(Material for the task Opens)

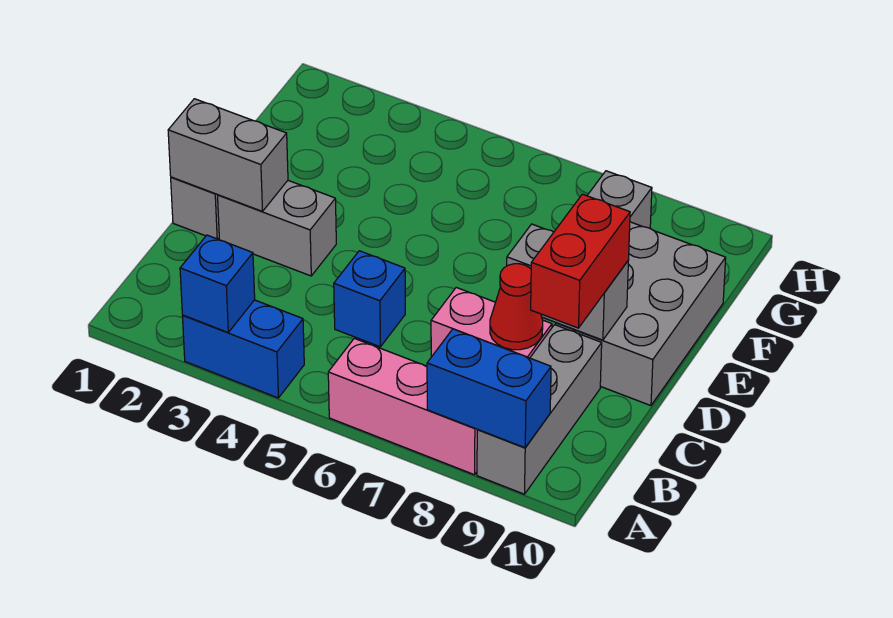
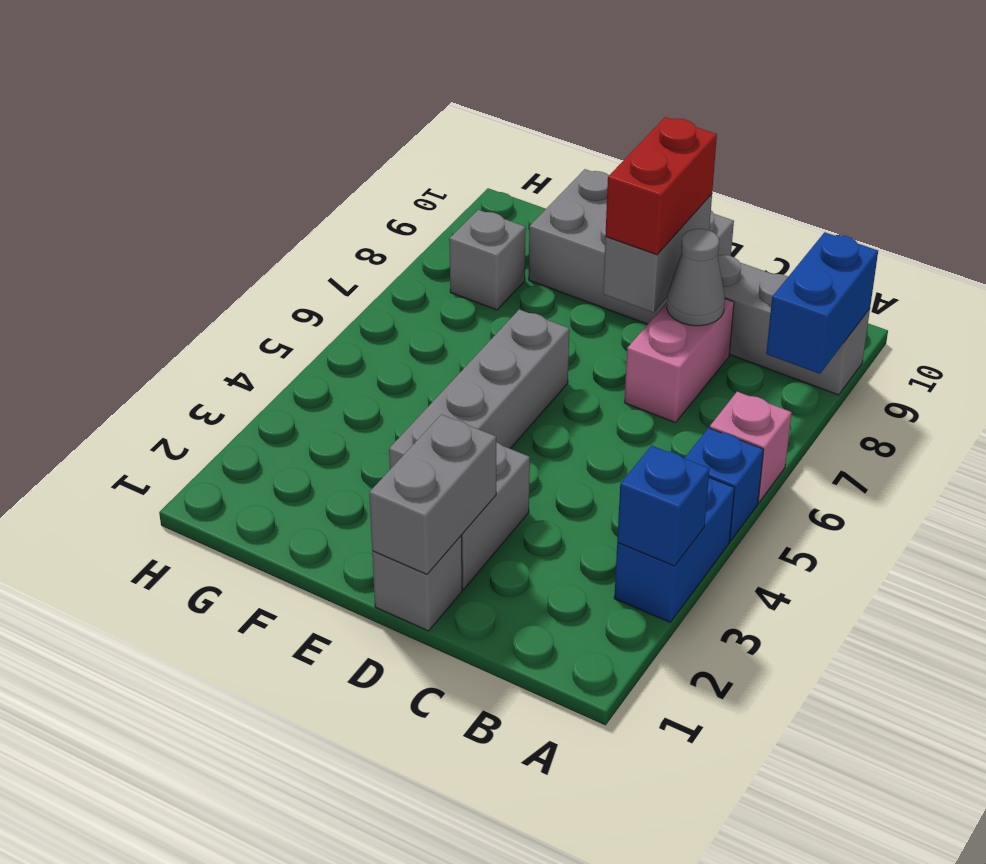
pink brick A6:A8 level 1 -> pink brick A6 level 1
blue brick C5 level 1 -> blue brick A5 level 1
red cone C8 level 2 -> grey cone C8 level 2
red brick C9:D9 level 3 -> red brick D8:D9 level 3
none -> grey brick E3:E6 level 1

(Material for the task Closes)

§ **Work to be completed**
The records above should be repeated exactly, with every picture omitted.

§ **Answer space**
pink brick A6:A8 level 1 -> pink brick A6 level 1
blue brick C5 level 1 -> blue brick A5 level 1
red cone C8 level 2 -> grey cone C8 level 2
red brick C9:D9 level 3 -> red brick D8:D9 level 3
none -> grey brick E3:E6 level 1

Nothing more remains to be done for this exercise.